[RECORDS]
---
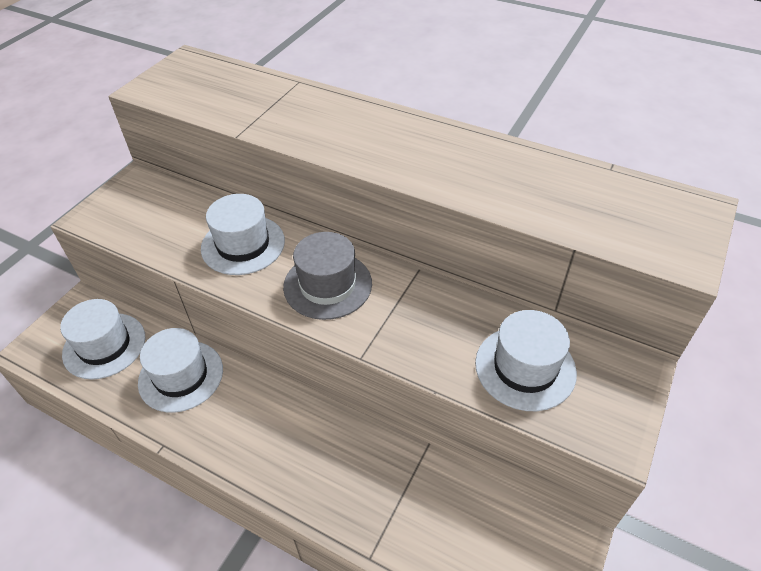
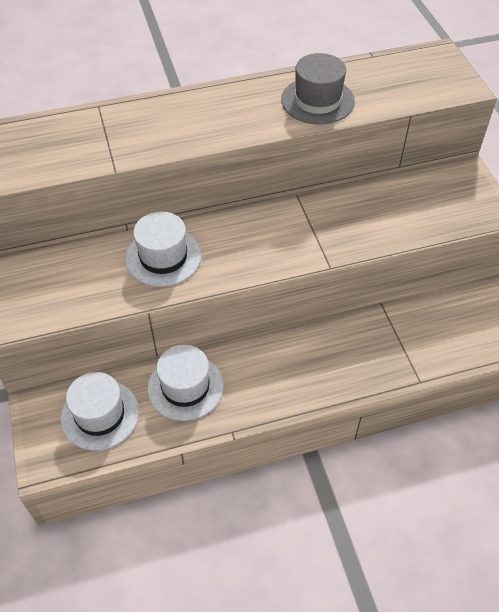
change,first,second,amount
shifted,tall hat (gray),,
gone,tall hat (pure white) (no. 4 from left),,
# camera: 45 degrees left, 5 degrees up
---
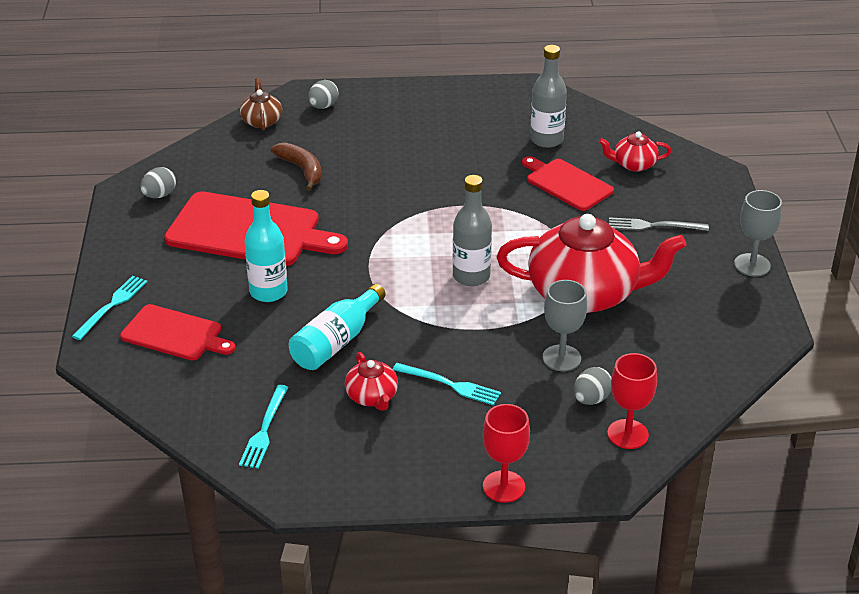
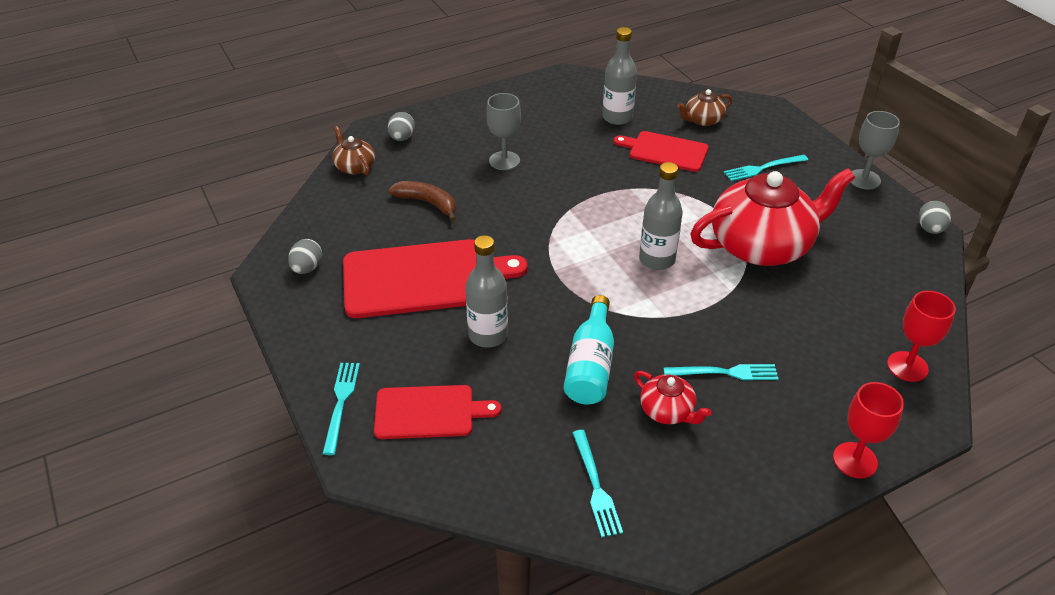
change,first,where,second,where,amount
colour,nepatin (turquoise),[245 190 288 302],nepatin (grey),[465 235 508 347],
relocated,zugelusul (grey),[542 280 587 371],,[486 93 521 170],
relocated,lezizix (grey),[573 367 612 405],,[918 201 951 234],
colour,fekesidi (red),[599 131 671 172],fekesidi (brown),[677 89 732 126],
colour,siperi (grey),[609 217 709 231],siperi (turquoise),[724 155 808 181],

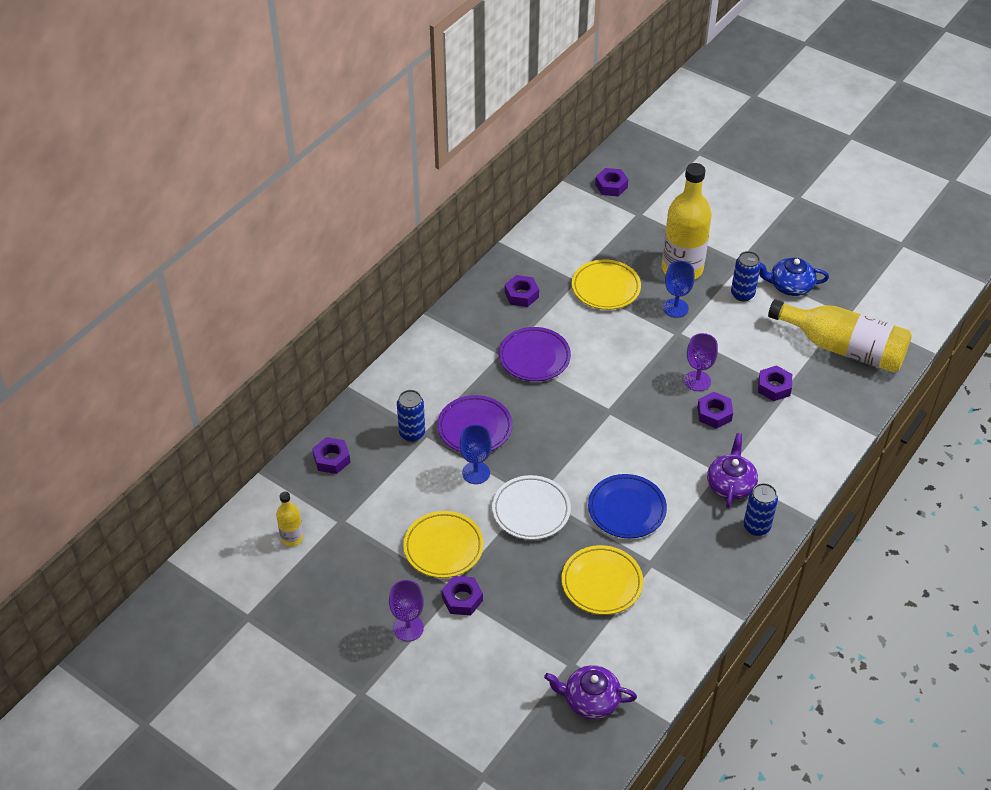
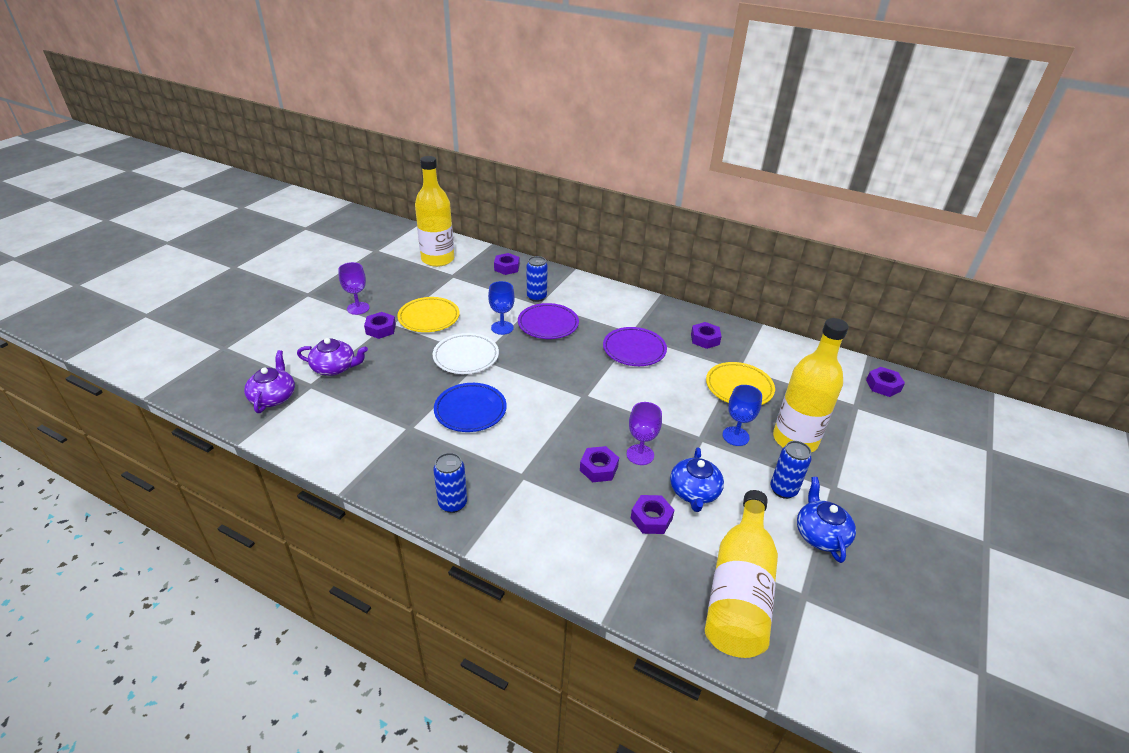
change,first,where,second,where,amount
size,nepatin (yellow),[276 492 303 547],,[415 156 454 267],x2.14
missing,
---
Go through the material line by line. Show each line that contains the string "relocated".

[SOLUTION TO THE EXERCISE]
relocated,zugelusul (grey),[542 280 587 371],,[486 93 521 170],
relocated,lezizix (grey),[573 367 612 405],,[918 201 951 234],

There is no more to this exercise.